> _EXERCISE DESCRIPTION_
An exact copy of every entry is the required answer.

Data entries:
== Segment start ==

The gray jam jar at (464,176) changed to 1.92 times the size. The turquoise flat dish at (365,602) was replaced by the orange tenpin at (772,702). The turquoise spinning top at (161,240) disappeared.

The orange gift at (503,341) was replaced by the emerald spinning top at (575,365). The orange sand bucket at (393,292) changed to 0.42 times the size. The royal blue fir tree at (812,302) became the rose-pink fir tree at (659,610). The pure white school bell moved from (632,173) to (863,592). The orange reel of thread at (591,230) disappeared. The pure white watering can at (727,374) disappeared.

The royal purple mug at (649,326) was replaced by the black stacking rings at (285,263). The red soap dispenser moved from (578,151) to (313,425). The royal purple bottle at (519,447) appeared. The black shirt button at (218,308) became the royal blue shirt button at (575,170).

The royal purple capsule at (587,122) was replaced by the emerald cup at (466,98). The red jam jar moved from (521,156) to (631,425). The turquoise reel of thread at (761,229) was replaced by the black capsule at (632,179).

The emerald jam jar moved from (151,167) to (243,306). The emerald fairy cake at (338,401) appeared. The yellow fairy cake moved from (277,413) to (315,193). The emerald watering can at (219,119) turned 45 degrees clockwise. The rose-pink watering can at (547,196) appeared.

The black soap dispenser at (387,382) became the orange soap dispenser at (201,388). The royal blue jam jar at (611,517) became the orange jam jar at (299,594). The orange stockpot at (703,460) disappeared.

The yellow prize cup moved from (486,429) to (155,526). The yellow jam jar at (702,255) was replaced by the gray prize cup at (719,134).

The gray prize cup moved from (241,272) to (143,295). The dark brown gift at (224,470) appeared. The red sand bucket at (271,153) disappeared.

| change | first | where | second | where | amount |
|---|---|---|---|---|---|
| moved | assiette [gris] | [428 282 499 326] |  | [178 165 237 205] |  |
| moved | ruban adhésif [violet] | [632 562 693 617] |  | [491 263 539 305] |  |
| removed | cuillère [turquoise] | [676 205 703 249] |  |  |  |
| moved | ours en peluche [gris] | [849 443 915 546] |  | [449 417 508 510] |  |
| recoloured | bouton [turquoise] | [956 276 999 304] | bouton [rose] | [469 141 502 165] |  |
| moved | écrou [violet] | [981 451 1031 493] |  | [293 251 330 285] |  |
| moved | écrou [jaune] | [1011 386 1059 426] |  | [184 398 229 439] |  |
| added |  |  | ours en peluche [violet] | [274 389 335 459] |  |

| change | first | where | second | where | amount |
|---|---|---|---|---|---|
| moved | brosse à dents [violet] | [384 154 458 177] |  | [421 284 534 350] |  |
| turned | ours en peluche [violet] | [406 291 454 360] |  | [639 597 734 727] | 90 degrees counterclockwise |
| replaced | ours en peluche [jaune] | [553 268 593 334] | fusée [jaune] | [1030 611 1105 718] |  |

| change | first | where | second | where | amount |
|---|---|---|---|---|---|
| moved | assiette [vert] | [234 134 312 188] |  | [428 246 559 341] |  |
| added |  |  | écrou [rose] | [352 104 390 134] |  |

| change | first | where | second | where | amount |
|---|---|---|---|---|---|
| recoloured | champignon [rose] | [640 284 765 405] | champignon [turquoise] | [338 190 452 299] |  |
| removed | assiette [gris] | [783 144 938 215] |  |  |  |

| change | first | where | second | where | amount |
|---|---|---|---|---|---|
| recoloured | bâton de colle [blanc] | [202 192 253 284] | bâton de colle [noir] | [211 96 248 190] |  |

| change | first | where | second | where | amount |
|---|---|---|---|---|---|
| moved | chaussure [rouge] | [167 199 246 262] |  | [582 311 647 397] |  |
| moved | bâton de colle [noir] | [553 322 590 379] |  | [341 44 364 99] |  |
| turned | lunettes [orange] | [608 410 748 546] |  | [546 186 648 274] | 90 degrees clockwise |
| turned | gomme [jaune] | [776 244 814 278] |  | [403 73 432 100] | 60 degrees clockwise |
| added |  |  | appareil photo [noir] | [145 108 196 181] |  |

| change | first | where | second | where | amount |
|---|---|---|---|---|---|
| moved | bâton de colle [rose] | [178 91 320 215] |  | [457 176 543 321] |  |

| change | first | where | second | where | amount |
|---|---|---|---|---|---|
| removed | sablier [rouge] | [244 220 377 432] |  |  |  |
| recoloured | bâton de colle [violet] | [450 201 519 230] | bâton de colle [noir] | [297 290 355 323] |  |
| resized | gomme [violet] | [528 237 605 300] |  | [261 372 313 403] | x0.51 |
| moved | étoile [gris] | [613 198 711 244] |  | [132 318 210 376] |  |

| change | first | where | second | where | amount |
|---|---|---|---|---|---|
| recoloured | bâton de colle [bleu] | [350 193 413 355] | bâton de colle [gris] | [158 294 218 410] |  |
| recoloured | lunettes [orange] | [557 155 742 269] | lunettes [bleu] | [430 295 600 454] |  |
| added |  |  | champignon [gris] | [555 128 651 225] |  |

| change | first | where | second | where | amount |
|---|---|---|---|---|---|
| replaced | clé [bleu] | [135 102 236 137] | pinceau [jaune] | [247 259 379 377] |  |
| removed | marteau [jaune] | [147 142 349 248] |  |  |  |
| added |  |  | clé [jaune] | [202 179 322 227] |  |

== Segment end ==

> _OUTPUT FOR THIS EXERCISE_
The gray jam jar at (464,176) changed to 1.92 times the size. The turquoise flat dish at (365,602) was replaced by the orange tenpin at (772,702). The turquoise spinning top at (161,240) disappeared.

The orange gift at (503,341) was replaced by the emerald spinning top at (575,365). The orange sand bucket at (393,292) changed to 0.42 times the size. The royal blue fir tree at (812,302) became the rose-pink fir tree at (659,610). The pure white school bell moved from (632,173) to (863,592). The orange reel of thread at (591,230) disappeared. The pure white watering can at (727,374) disappeared.

The royal purple mug at (649,326) was replaced by the black stacking rings at (285,263). The red soap dispenser moved from (578,151) to (313,425). The royal purple bottle at (519,447) appeared. The black shirt button at (218,308) became the royal blue shirt button at (575,170).

The royal purple capsule at (587,122) was replaced by the emerald cup at (466,98). The red jam jar moved from (521,156) to (631,425). The turquoise reel of thread at (761,229) was replaced by the black capsule at (632,179).

The emerald jam jar moved from (151,167) to (243,306). The emerald fairy cake at (338,401) appeared. The yellow fairy cake moved from (277,413) to (315,193). The emerald watering can at (219,119) turned 45 degrees clockwise. The rose-pink watering can at (547,196) appeared.

The black soap dispenser at (387,382) became the orange soap dispenser at (201,388). The royal blue jam jar at (611,517) became the orange jam jar at (299,594). The orange stockpot at (703,460) disappeared.

The yellow prize cup moved from (486,429) to (155,526). The yellow jam jar at (702,255) was replaced by the gray prize cup at (719,134).

The gray prize cup moved from (241,272) to (143,295). The dark brown gift at (224,470) appeared. The red sand bucket at (271,153) disappeared.

| change | first | where | second | where | amount |
|---|---|---|---|---|---|
| moved | assiette [gris] | [428 282 499 326] |  | [178 165 237 205] |  |
| moved | ruban adhésif [violet] | [632 562 693 617] |  | [491 263 539 305] |  |
| removed | cuillère [turquoise] | [676 205 703 249] |  |  |  |
| moved | ours en peluche [gris] | [849 443 915 546] |  | [449 417 508 510] |  |
| recoloured | bouton [turquoise] | [956 276 999 304] | bouton [rose] | [469 141 502 165] |  |
| moved | écrou [violet] | [981 451 1031 493] |  | [293 251 330 285] |  |
| moved | écrou [jaune] | [1011 386 1059 426] |  | [184 398 229 439] |  |
| added |  |  | ours en peluche [violet] | [274 389 335 459] |  |

| change | first | where | second | where | amount |
|---|---|---|---|---|---|
| moved | brosse à dents [violet] | [384 154 458 177] |  | [421 284 534 350] |  |
| turned | ours en peluche [violet] | [406 291 454 360] |  | [639 597 734 727] | 90 degrees counterclockwise |
| replaced | ours en peluche [jaune] | [553 268 593 334] | fusée [jaune] | [1030 611 1105 718] |  |

| change | first | where | second | where | amount |
|---|---|---|---|---|---|
| moved | assiette [vert] | [234 134 312 188] |  | [428 246 559 341] |  |
| added |  |  | écrou [rose] | [352 104 390 134] |  |

| change | first | where | second | where | amount |
|---|---|---|---|---|---|
| recoloured | champignon [rose] | [640 284 765 405] | champignon [turquoise] | [338 190 452 299] |  |
| removed | assiette [gris] | [783 144 938 215] |  |  |  |

| change | first | where | second | where | amount |
|---|---|---|---|---|---|
| recoloured | bâton de colle [blanc] | [202 192 253 284] | bâton de colle [noir] | [211 96 248 190] |  |

| change | first | where | second | where | amount |
|---|---|---|---|---|---|
| moved | chaussure [rouge] | [167 199 246 262] |  | [582 311 647 397] |  |
| moved | bâton de colle [noir] | [553 322 590 379] |  | [341 44 364 99] |  |
| turned | lunettes [orange] | [608 410 748 546] |  | [546 186 648 274] | 90 degrees clockwise |
| turned | gomme [jaune] | [776 244 814 278] |  | [403 73 432 100] | 60 degrees clockwise |
| added |  |  | appareil photo [noir] | [145 108 196 181] |  |

| change | first | where | second | where | amount |
|---|---|---|---|---|---|
| moved | bâton de colle [rose] | [178 91 320 215] |  | [457 176 543 321] |  |

| change | first | where | second | where | amount |
|---|---|---|---|---|---|
| removed | sablier [rouge] | [244 220 377 432] |  |  |  |
| recoloured | bâton de colle [violet] | [450 201 519 230] | bâton de colle [noir] | [297 290 355 323] |  |
| resized | gomme [violet] | [528 237 605 300] |  | [261 372 313 403] | x0.51 |
| moved | étoile [gris] | [613 198 711 244] |  | [132 318 210 376] |  |

| change | first | where | second | where | amount |
|---|---|---|---|---|---|
| recoloured | bâton de colle [bleu] | [350 193 413 355] | bâton de colle [gris] | [158 294 218 410] |  |
| recoloured | lunettes [orange] | [557 155 742 269] | lunettes [bleu] | [430 295 600 454] |  |
| added |  |  | champignon [gris] | [555 128 651 225] |  |

| change | first | where | second | where | amount |
|---|---|---|---|---|---|
| replaced | clé [bleu] | [135 102 236 137] | pinceau [jaune] | [247 259 379 377] |  |
| removed | marteau [jaune] | [147 142 349 248] |  |  |  |
| added |  |  | clé [jaune] | [202 179 322 227] |  |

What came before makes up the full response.